ENTRIES PROVIDED section start

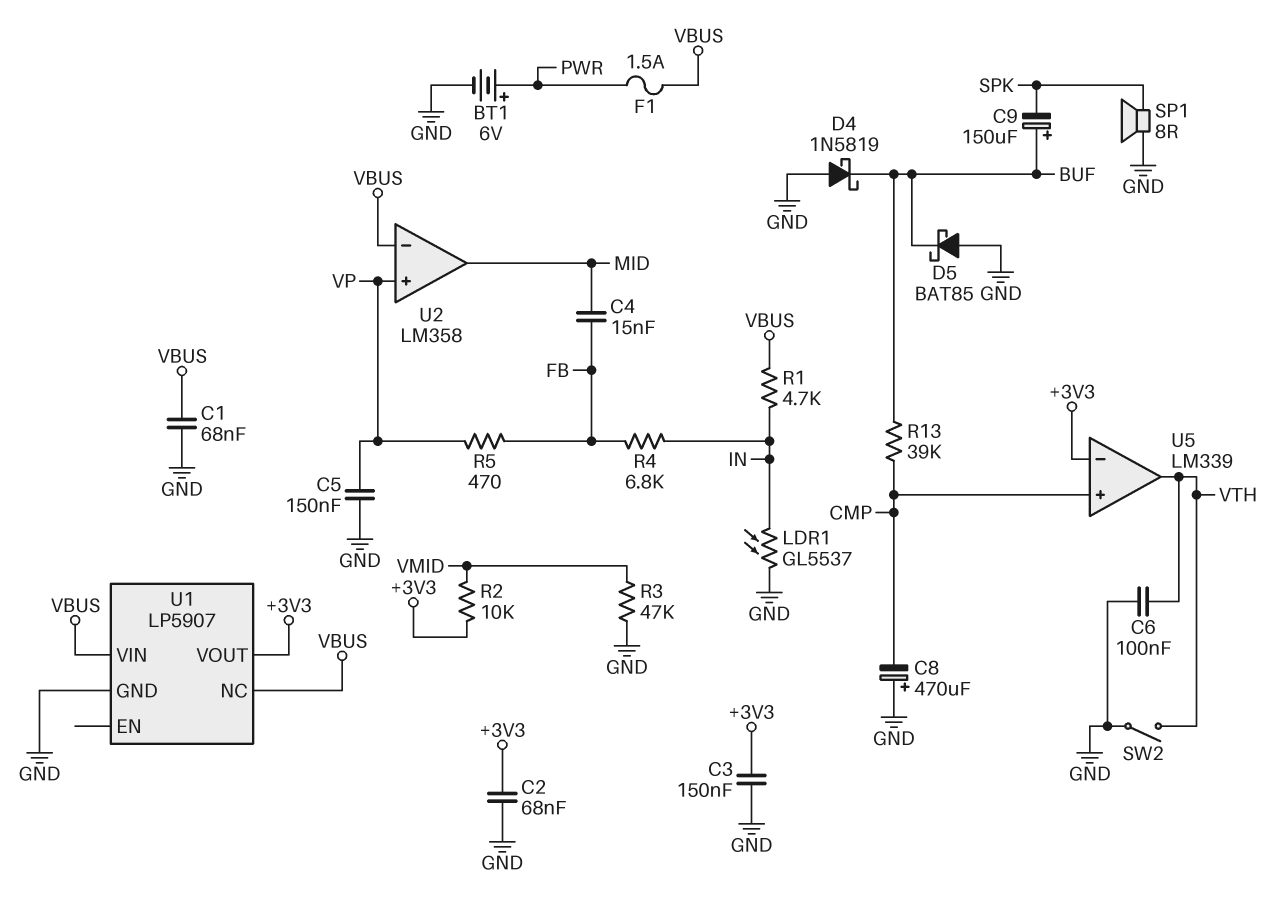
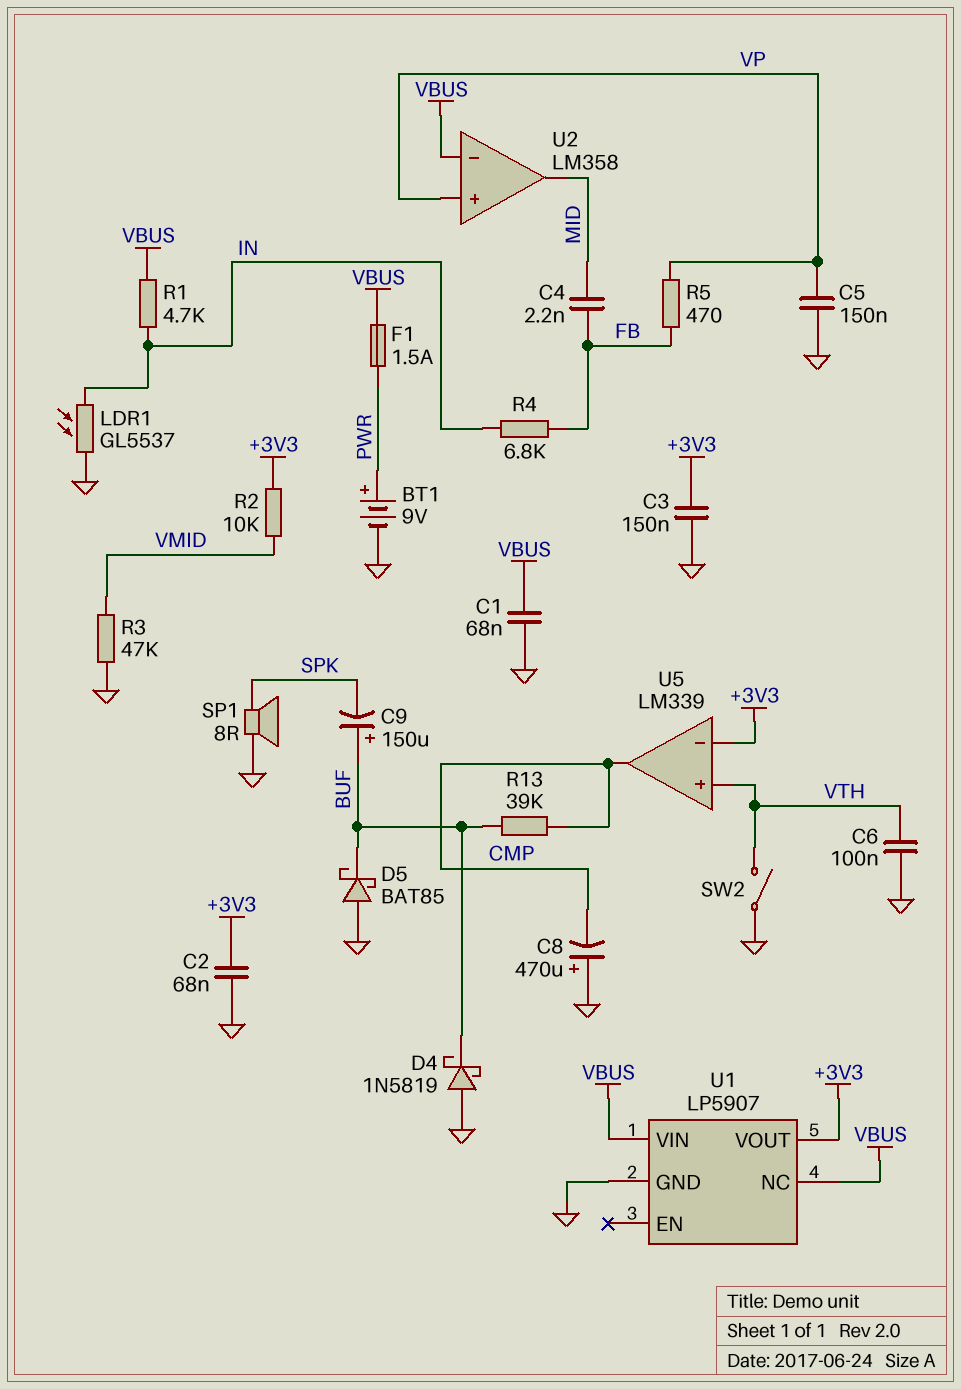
BT1: 6V (plus PWR, minus GND) -> 9V (plus PWR, minus GND)
C4: 15nF (FB, MID) -> 2.2nF (FB, MID)
U5 pin in+: CMP -> VTH
U5 pin out: VTH -> CMP

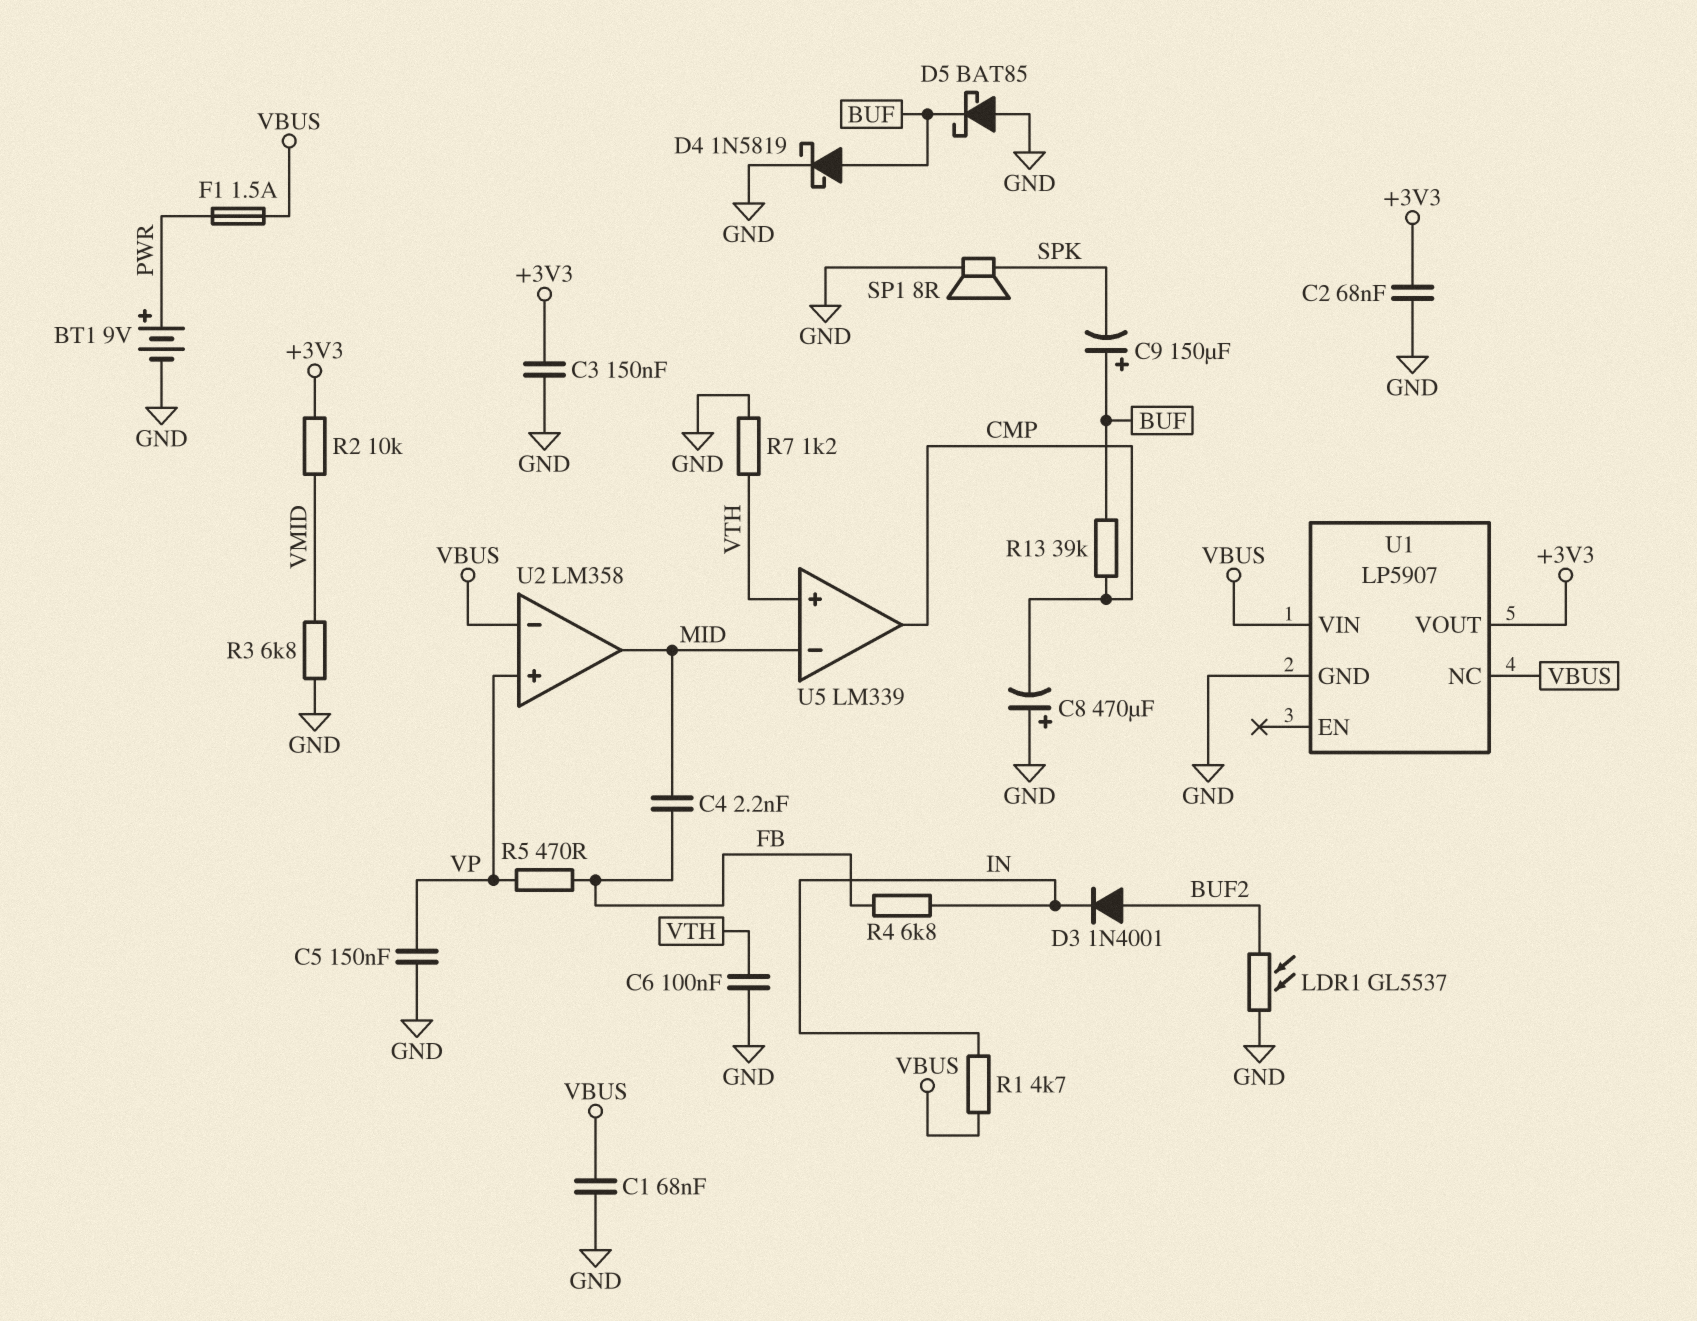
D3: none -> diode 1N4001 (A BUF2, K IN)
D4: schottky 1N5819 (A GND, K BUF) -> schottky 1N5819 (A BUF, K GND)
LDR1: GL5537 (GND, IN) -> GL5537 (BUF2, GND)
R3: 47k (GND, VMID) -> 6.8k (GND, VMID)
R7: none -> 1.2k (GND, VTH)
SW2: switch (GND, VTH) -> none
U5 pin in-: +3V3 -> MID

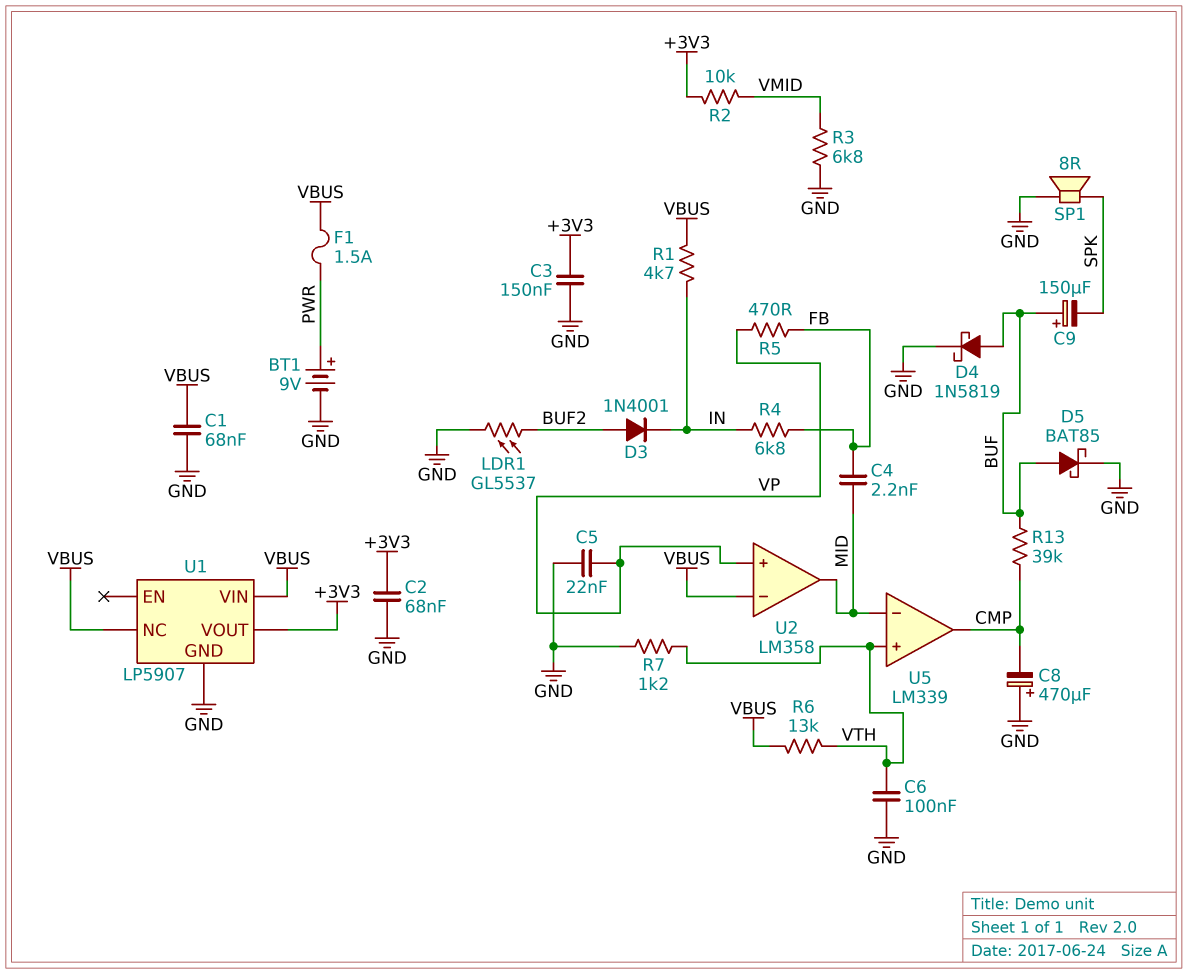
C5: 150nF (GND, VP) -> 22nF (GND, VP)
D5: schottky BAT85 (A GND, K BUF) -> schottky BAT85 (A BUF, K GND)
R6: none -> 13k (VBUS, VTH)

ENTRIES PROVIDED section end

Drop the pictures and copy the data exactly.

● **OUTPUT**:
BT1: 6V (plus PWR, minus GND) -> 9V (plus PWR, minus GND)
C4: 15nF (FB, MID) -> 2.2nF (FB, MID)
U5 pin in+: CMP -> VTH
U5 pin out: VTH -> CMP

D3: none -> diode 1N4001 (A BUF2, K IN)
D4: schottky 1N5819 (A GND, K BUF) -> schottky 1N5819 (A BUF, K GND)
LDR1: GL5537 (GND, IN) -> GL5537 (BUF2, GND)
R3: 47k (GND, VMID) -> 6.8k (GND, VMID)
R7: none -> 1.2k (GND, VTH)
SW2: switch (GND, VTH) -> none
U5 pin in-: +3V3 -> MID

C5: 150nF (GND, VP) -> 22nF (GND, VP)
D5: schottky BAT85 (A GND, K BUF) -> schottky BAT85 (A BUF, K GND)
R6: none -> 13k (VBUS, VTH)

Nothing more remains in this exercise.